* _Object correspondence data_
◇ ◇ ◇ ◇ ◇

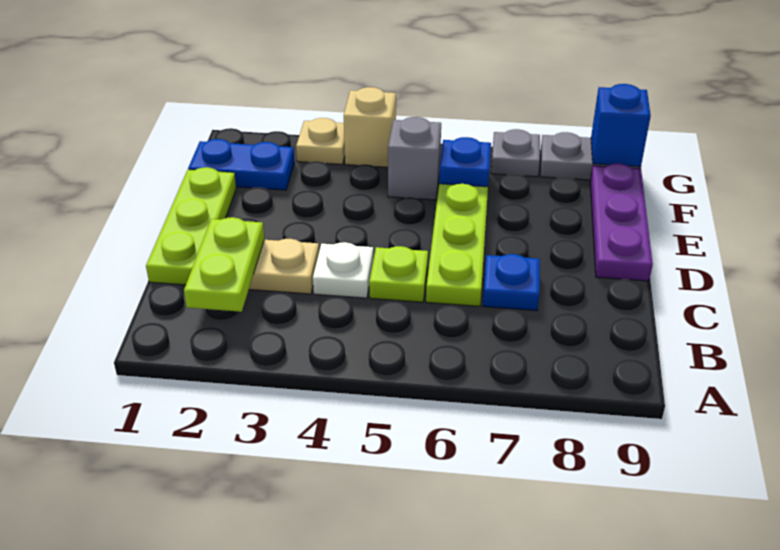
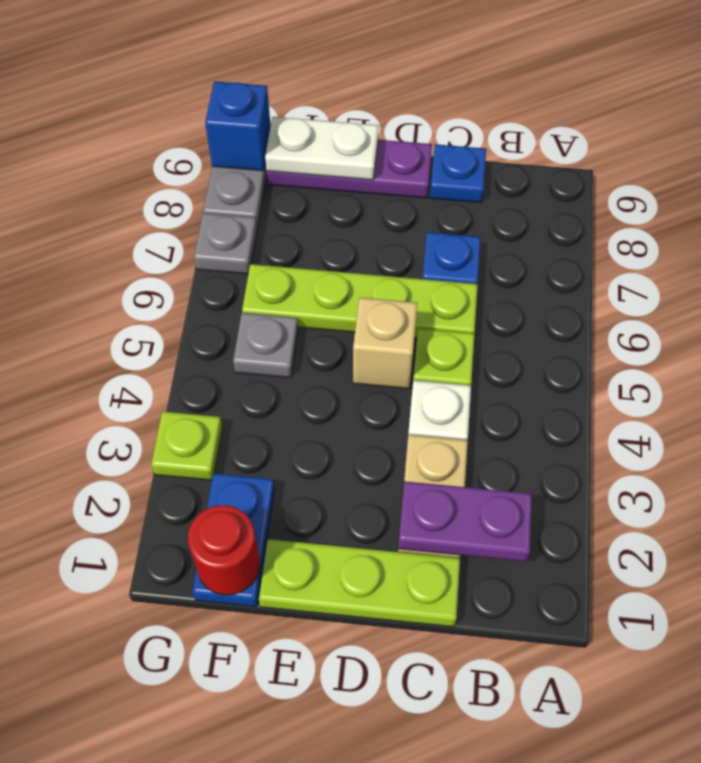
lime plate B2:C2 level 2 -> purple plate B2:C2 level 2
none -> white plate E9:F9 level 2
none -> red round brick F1 level 2
grey brick F5 level 1 -> grey plate F5 level 1
blue plate F6 level 2 -> blue plate C9 level 1
tan plate G3 level 1 -> lime plate G3 level 1
tan brick G4 level 1 -> tan brick D5 level 1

◇ ◇ ◇ ◇ ◇

* _EXERCISE REQUIREMENTS_
Set down the records again verbatim, with no pictures.

* _SOLUTION TO THIS TASK_
lime plate B2:C2 level 2 -> purple plate B2:C2 level 2
none -> white plate E9:F9 level 2
none -> red round brick F1 level 2
grey brick F5 level 1 -> grey plate F5 level 1
blue plate F6 level 2 -> blue plate C9 level 1
tan plate G3 level 1 -> lime plate G3 level 1
tan brick G4 level 1 -> tan brick D5 level 1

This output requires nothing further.